• [Collected data entries]:

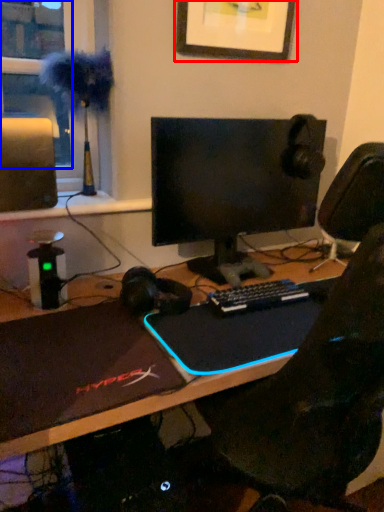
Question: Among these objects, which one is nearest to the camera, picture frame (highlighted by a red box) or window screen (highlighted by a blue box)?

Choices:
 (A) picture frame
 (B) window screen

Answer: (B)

• [TASK OBJECTIVE]: Show every line of the entries that contains the string "window".

• [WRITTEN ANSWER]:
Question: Among these objects, which one is nearest to the camera, picture frame (highlighted by a red box) or window screen (highlighted by a blue box)?
 (B) window screen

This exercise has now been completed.